→ **HOW TO COMPLETE THIS TASK**:
Pick out each line with the word "degrees" from the material that follows.

→ **PROVIDED DATA**:
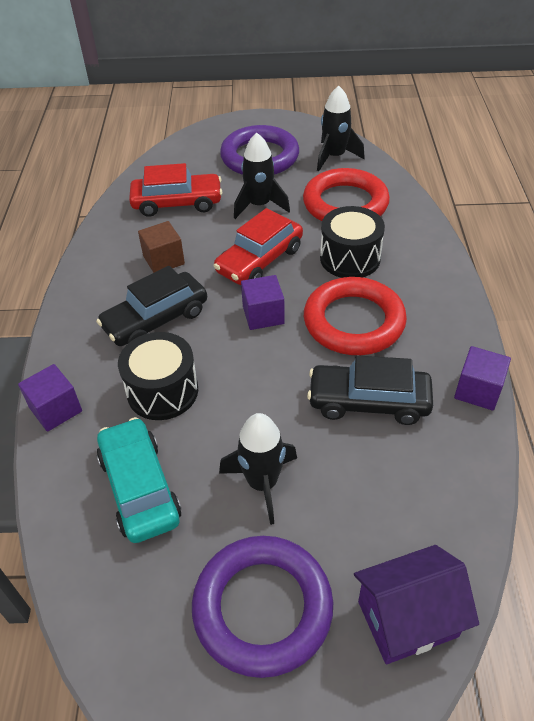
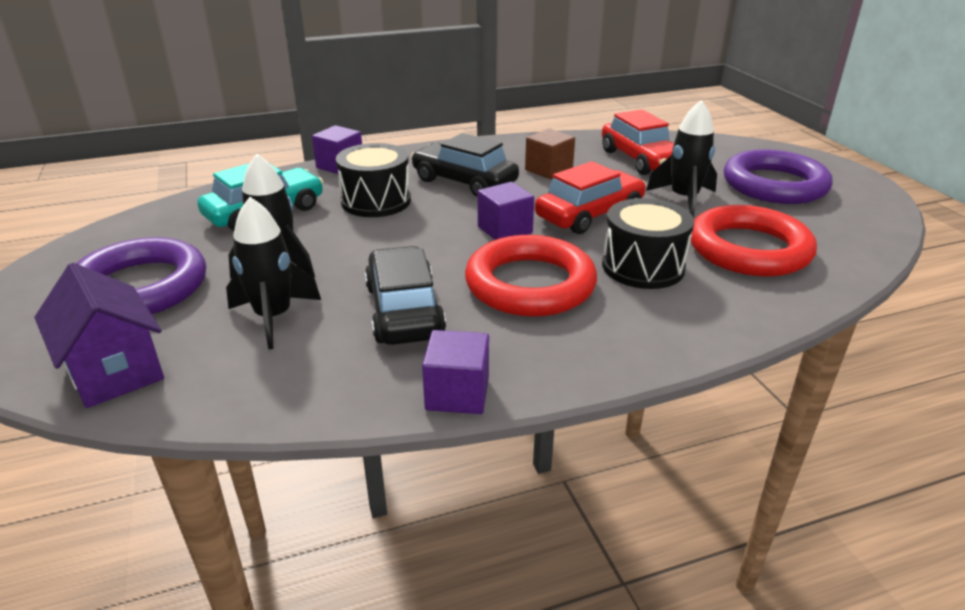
camera: 70 degrees right, 15 degrees down
(259, 260) = (589, 214): red car -> red car turned 120 degrees clockwise
(334, 157) = (840, 228): black rocket -> black rocket (274, 318)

→ **FINISHED TASK**:
camera: 70 degrees right, 15 degrees down
(259, 260) = (589, 214): red car -> red car turned 120 degrees clockwise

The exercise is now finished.